» Requirement
Whichever lines of the material contain "turquoise", copy each of them.

####################

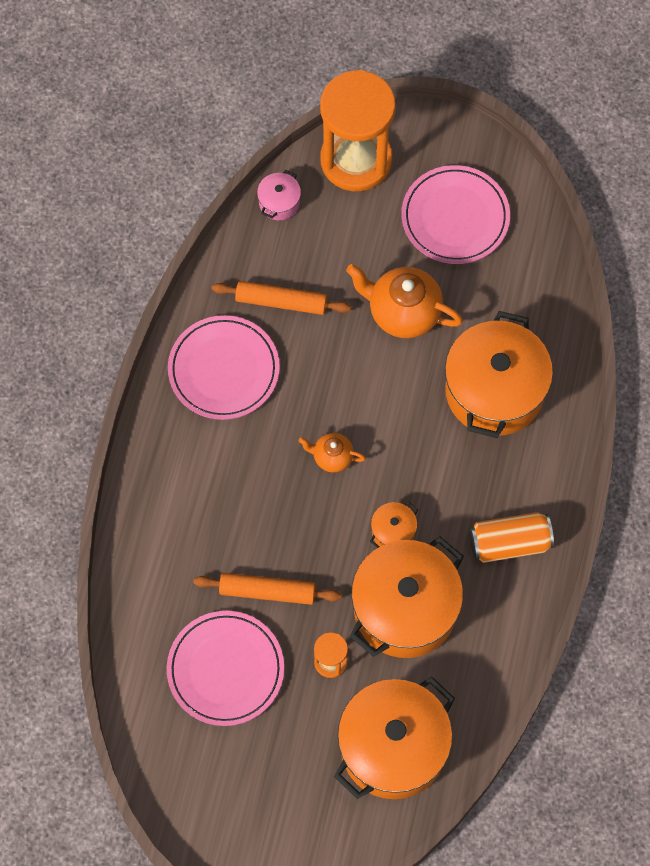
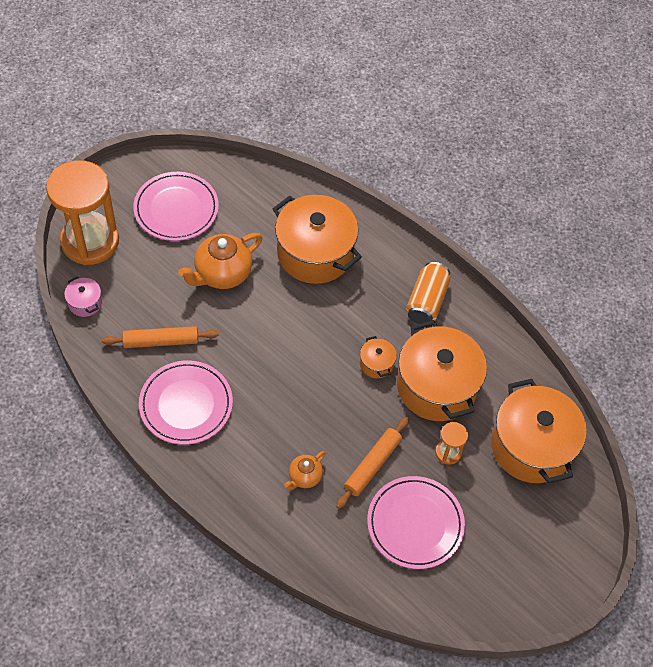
camera: 65 degrees left, 10 degrees down
orange rolling pin [212,281,351,315] -> orange rolling pin turned 45 degrees clockwise [102,326,219,348]
orange teapot [299,433,366,473] -> orange teapot moved to [284,451,326,490]

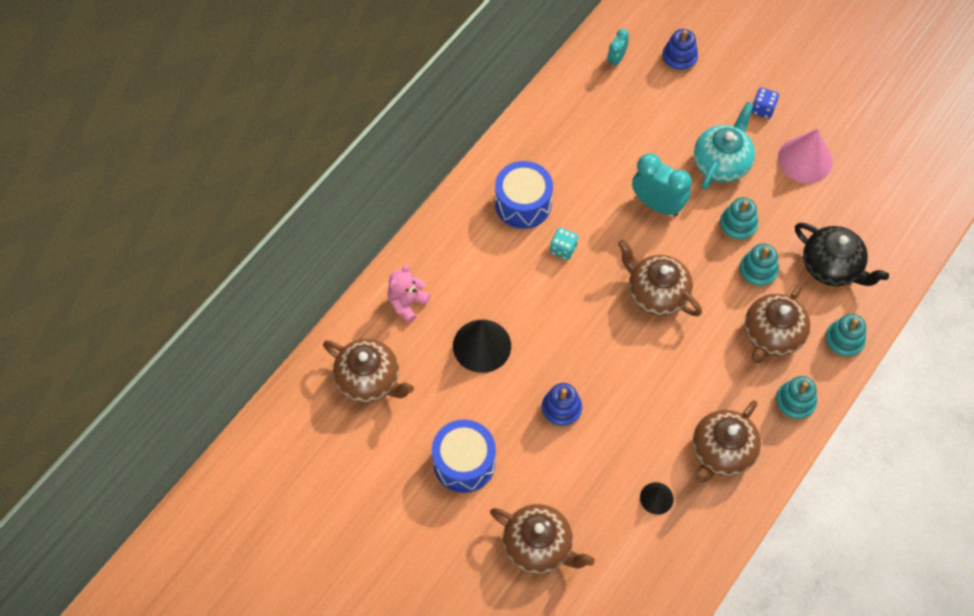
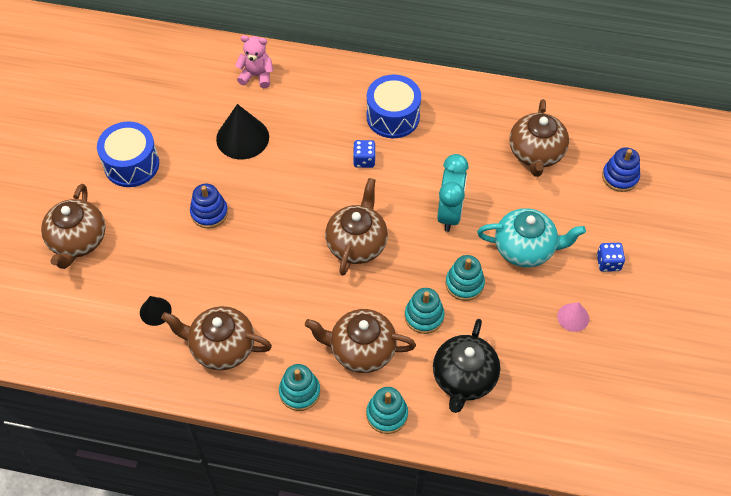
camera: 65 degrees right, 5 degrees down
brown teapot [323,339,414,403] -> brown teapot moved to [509,99,569,177]
turquoise dice [550,228,578,260] -> blue dice [353,140,376,168]
turquoise clock [607,29,629,68] -> none
pink cone [778,129,833,184] -> pink cone [557,302,589,332], size x0.54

####################

» Written solution
turquoise dice [550,228,578,260] -> blue dice [353,140,376,168]
turquoise clock [607,29,629,68] -> none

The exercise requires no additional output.